PROMPT =>
Will you extract the entries word for word? Images should not appear in the copy.

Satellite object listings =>
=== Section Start ===

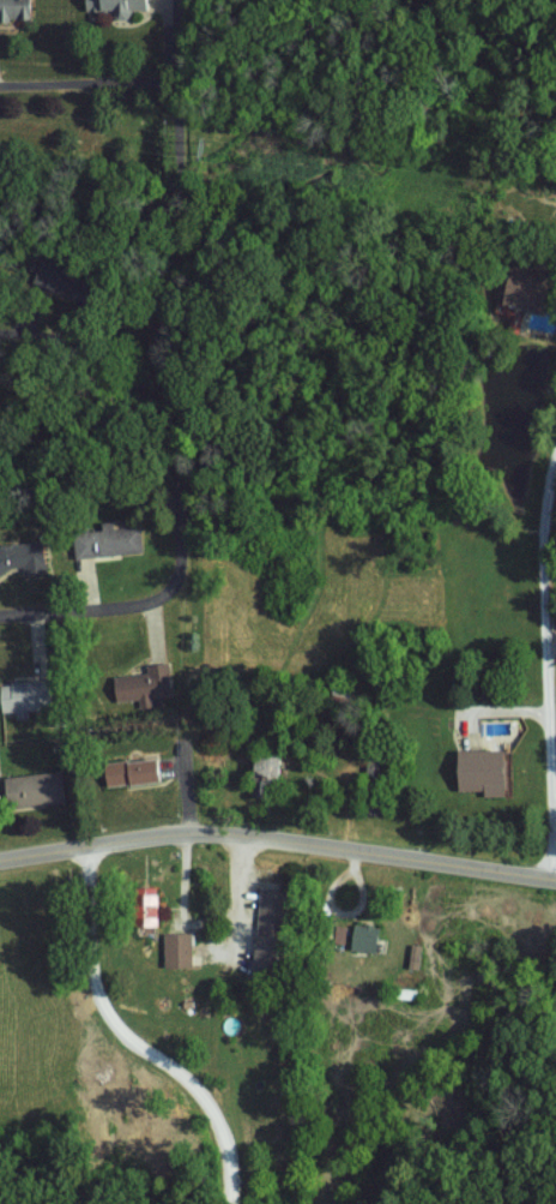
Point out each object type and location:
building: (117, 6)
building: (15, 9)
building: (525, 286)
road: (86, 342)
road: (174, 349)
building: (106, 541)
building: (24, 557)
road: (550, 638)
building: (143, 685)
building: (26, 695)
building: (268, 765)
building: (133, 771)
building: (483, 771)
building: (35, 788)
road: (277, 840)
building: (147, 906)
building: (270, 930)
building: (358, 936)
building: (178, 949)
road: (128, 1042)

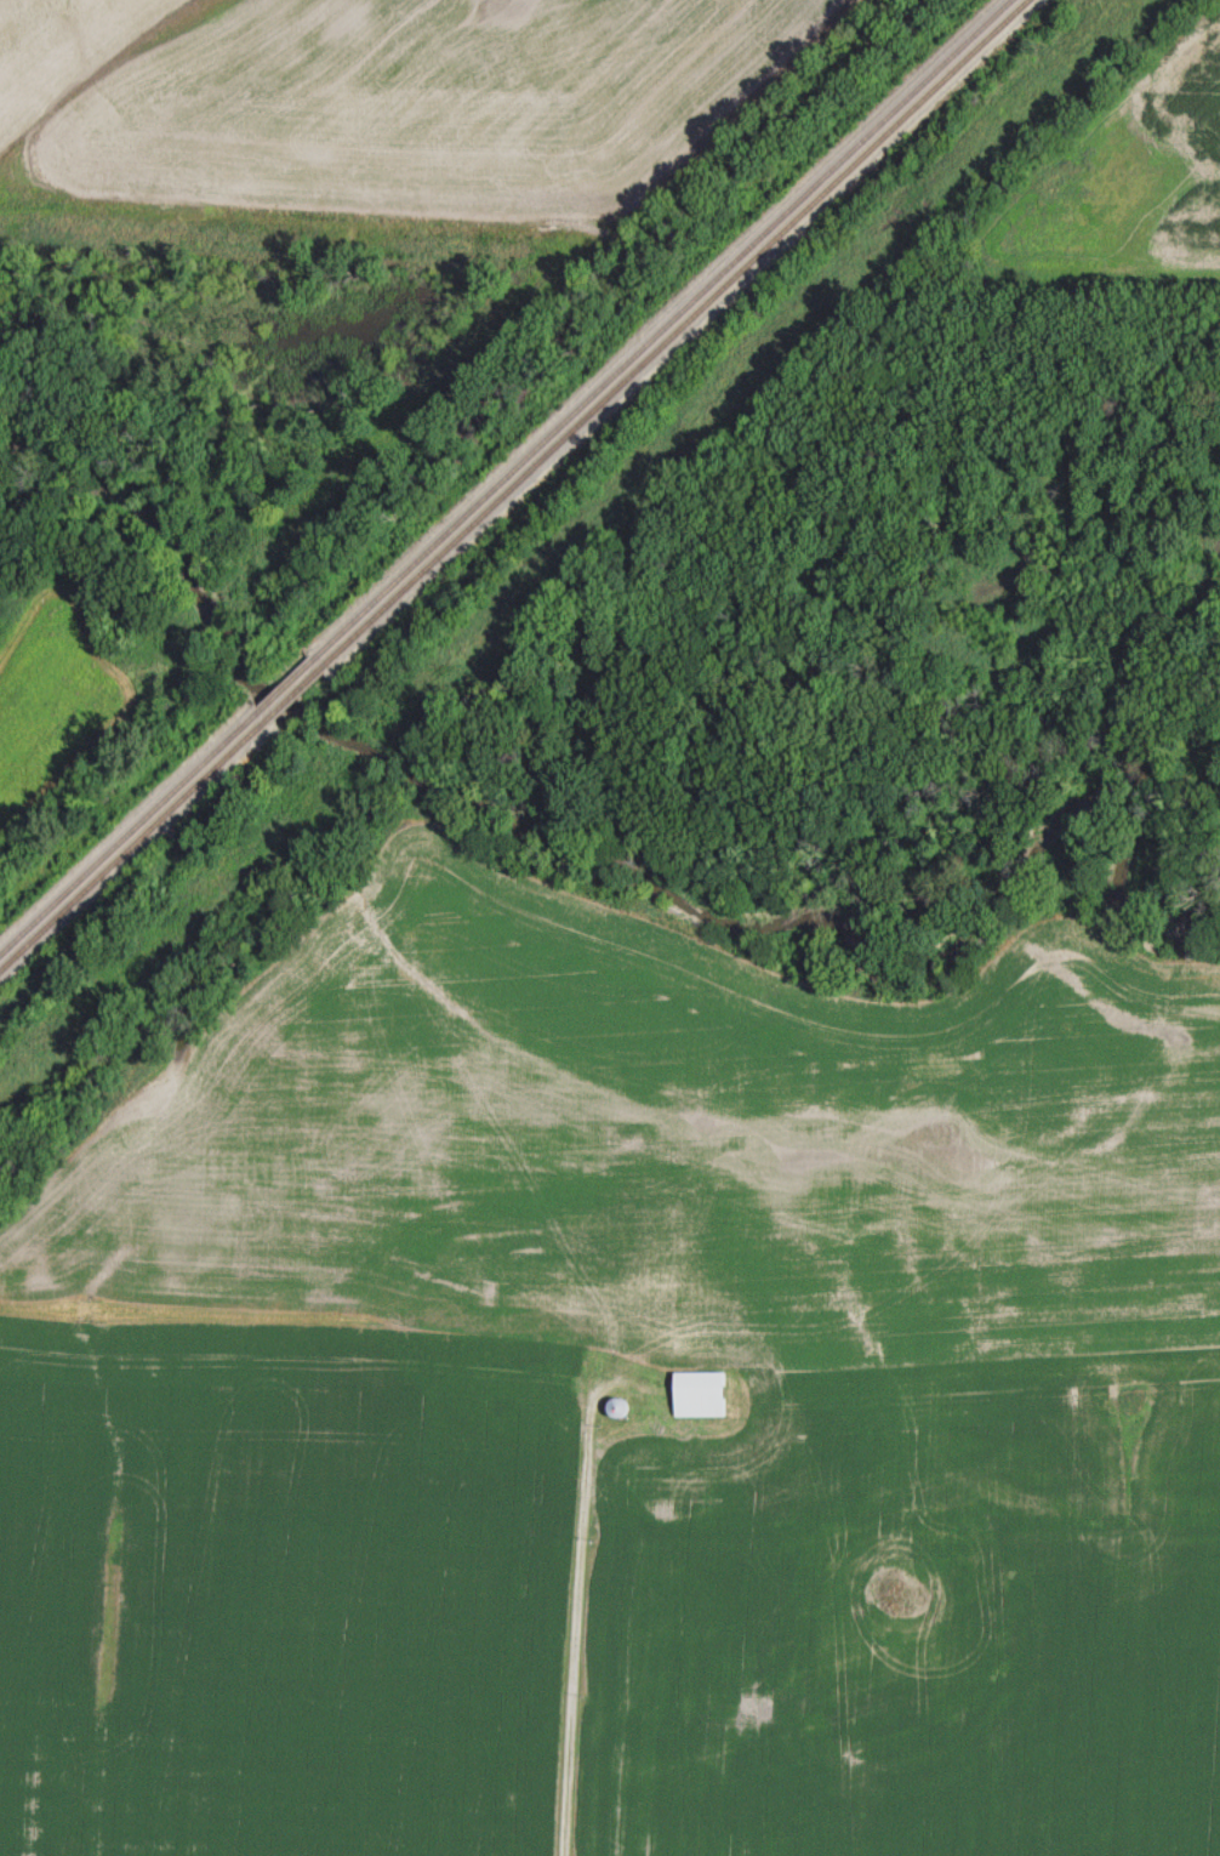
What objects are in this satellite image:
railway: (665, 328)
railway: (680, 329)
railway: (288, 684)
railway: (298, 692)
railway: (129, 834)
railway: (132, 851)
building: (701, 1393)
building: (619, 1406)
road: (578, 1613)

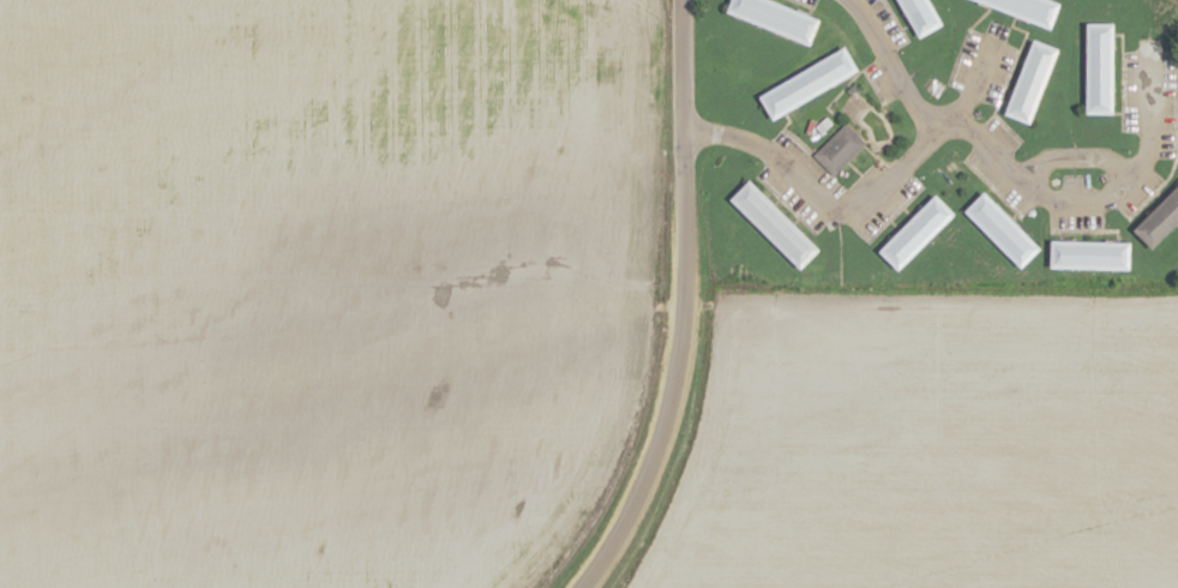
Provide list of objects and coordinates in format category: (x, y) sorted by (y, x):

=== Section End ===

OUTPUT BELOW =>
Point out each object type and location:
building: (117, 6)
building: (15, 9)
building: (525, 286)
road: (86, 342)
road: (174, 349)
building: (106, 541)
building: (24, 557)
road: (550, 638)
building: (143, 685)
building: (26, 695)
building: (268, 765)
building: (133, 771)
building: (483, 771)
building: (35, 788)
road: (277, 840)
building: (147, 906)
building: (270, 930)
building: (358, 936)
building: (178, 949)
road: (128, 1042)

What objects are in this satellite image:
railway: (665, 328)
railway: (680, 329)
railway: (288, 684)
railway: (298, 692)
railway: (129, 834)
railway: (132, 851)
building: (701, 1393)
building: (619, 1406)
road: (578, 1613)

Provide list of objects and coordinates in format category: (x, y) sorted by (y, x):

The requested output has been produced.